EXERCISE
Repeat exactly the lines below, from the line containing "orange cheese: 4 -> 3" through the last line, both included. Leave out any pictures.

Start of DATA

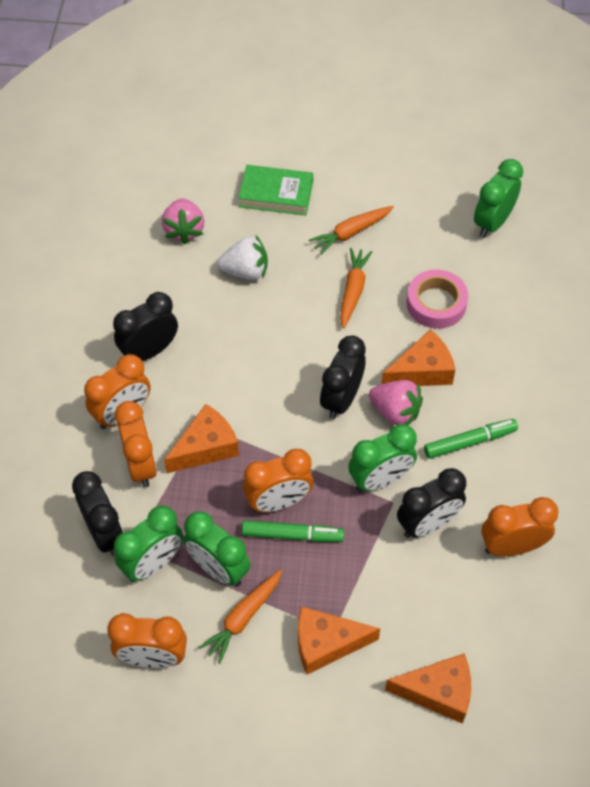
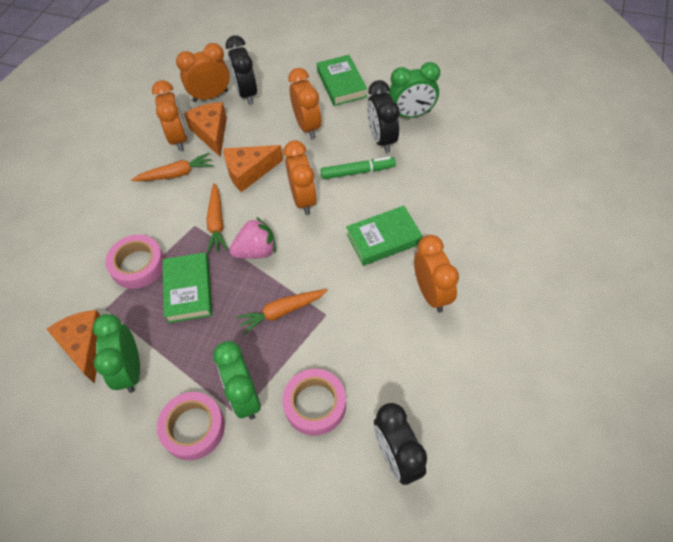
black clock: 4 -> 3
green book: 1 -> 3
green clock: 4 -> 3
green marker: 2 -> 1
orange cheese: 4 -> 3
pink strawberry: 2 -> 1
pink tape: 1 -> 3
white strawberry: 1 -> 0

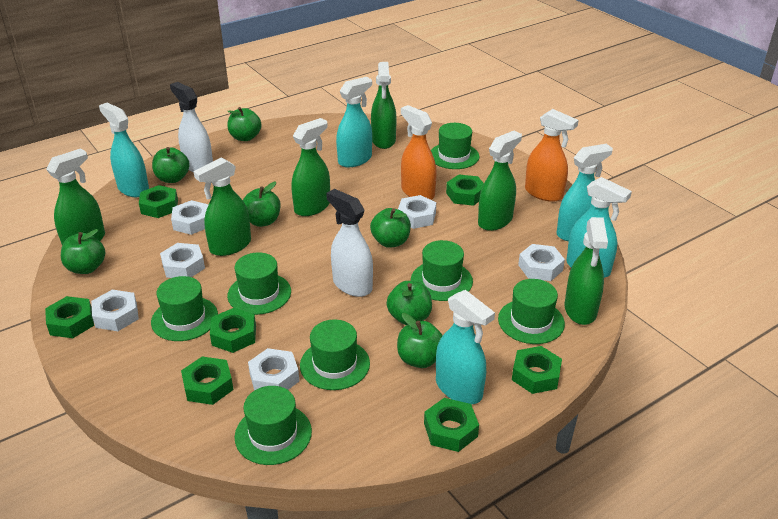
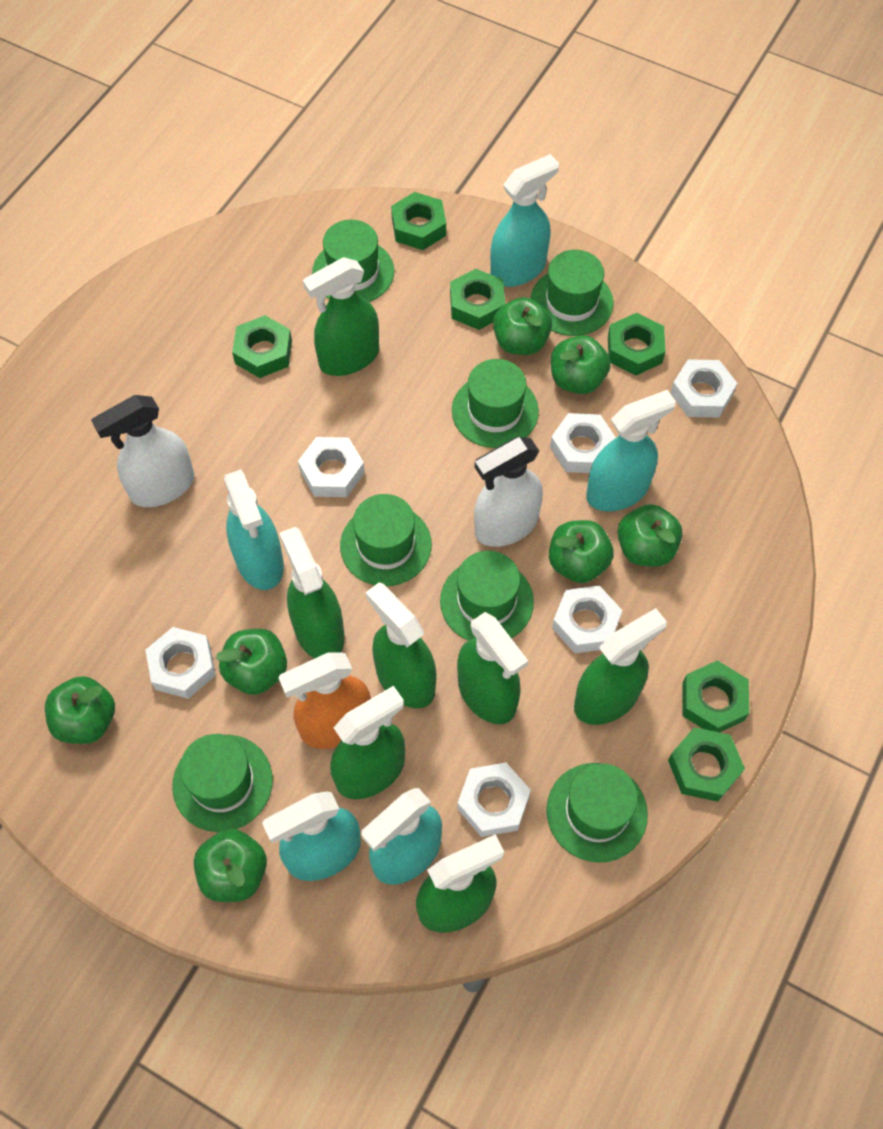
green nut: 7 -> 6
green spray bottle: 6 -> 7
orange spray bottle: 2 -> 1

End of DATA

ANSWER SPACE
orange cheese: 4 -> 3
pink strawberry: 2 -> 1
pink tape: 1 -> 3
white strawberry: 1 -> 0

green nut: 7 -> 6
green spray bottle: 6 -> 7
orange spray bottle: 2 -> 1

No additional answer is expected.